§ Work instruction: In the data below, find the line that contains "camera: 110 degrees right, 5 degrees down" and the line that contains "(426, 284) = (451, 339): blue". Copy both, plus every line between them, exactly.

Extracted records
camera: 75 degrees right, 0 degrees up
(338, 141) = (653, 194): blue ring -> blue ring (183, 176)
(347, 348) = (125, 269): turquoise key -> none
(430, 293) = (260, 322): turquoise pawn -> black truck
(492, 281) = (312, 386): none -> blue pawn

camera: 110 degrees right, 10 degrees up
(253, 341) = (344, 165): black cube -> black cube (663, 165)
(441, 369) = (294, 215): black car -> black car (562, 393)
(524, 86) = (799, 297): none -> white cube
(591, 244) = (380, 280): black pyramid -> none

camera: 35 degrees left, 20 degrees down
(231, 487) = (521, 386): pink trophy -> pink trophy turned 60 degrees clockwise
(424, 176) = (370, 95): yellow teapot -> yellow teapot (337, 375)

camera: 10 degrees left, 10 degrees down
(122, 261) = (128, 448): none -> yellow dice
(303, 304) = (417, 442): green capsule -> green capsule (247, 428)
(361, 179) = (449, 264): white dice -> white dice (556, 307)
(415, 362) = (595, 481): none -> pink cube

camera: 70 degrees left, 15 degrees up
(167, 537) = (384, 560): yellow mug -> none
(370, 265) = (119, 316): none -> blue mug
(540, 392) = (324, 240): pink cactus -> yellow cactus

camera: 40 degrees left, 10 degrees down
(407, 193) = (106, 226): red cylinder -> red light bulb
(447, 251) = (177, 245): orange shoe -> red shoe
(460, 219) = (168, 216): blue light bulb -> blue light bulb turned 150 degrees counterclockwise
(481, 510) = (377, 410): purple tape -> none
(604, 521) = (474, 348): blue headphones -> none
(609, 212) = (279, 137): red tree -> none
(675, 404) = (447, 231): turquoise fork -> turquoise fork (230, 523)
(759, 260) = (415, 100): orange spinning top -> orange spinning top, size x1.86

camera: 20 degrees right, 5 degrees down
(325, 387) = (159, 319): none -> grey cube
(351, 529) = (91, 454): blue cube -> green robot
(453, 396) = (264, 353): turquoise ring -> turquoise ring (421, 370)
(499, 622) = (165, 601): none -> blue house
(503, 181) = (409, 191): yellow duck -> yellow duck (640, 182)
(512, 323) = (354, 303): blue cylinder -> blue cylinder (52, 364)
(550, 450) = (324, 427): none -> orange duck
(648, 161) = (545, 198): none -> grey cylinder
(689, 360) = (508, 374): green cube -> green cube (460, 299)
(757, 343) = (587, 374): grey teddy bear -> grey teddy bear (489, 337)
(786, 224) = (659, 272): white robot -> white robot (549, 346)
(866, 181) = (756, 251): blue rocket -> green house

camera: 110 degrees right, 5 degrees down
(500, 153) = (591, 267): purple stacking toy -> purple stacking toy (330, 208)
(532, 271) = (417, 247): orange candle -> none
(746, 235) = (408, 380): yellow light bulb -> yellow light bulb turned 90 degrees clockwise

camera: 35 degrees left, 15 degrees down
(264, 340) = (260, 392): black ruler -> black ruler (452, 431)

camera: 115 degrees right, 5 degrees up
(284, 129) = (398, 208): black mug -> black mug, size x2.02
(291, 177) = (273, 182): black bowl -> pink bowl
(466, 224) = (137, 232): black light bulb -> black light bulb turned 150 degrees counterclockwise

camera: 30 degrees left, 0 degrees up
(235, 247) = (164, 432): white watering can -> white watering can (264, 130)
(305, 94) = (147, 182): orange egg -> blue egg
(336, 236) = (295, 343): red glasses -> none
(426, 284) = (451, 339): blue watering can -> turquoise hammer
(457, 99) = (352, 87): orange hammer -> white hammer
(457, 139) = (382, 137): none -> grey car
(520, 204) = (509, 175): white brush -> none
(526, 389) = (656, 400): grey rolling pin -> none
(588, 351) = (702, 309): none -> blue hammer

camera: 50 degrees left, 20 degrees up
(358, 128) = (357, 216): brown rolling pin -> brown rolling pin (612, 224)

§ Expected answer:
camera: 110 degrees right, 5 degrees down
(500, 153) = (591, 267): purple stacking toy -> purple stacking toy (330, 208)
(532, 271) = (417, 247): orange candle -> none
(746, 235) = (408, 380): yellow light bulb -> yellow light bulb turned 90 degrees clockwise

camera: 35 degrees left, 15 degrees down
(264, 340) = (260, 392): black ruler -> black ruler (452, 431)

camera: 115 degrees right, 5 degrees up
(284, 129) = (398, 208): black mug -> black mug, size x2.02
(291, 177) = (273, 182): black bowl -> pink bowl
(466, 224) = (137, 232): black light bulb -> black light bulb turned 150 degrees counterclockwise

camera: 30 degrees left, 0 degrees up
(235, 247) = (164, 432): white watering can -> white watering can (264, 130)
(305, 94) = (147, 182): orange egg -> blue egg
(336, 236) = (295, 343): red glasses -> none
(426, 284) = (451, 339): blue watering can -> turquoise hammer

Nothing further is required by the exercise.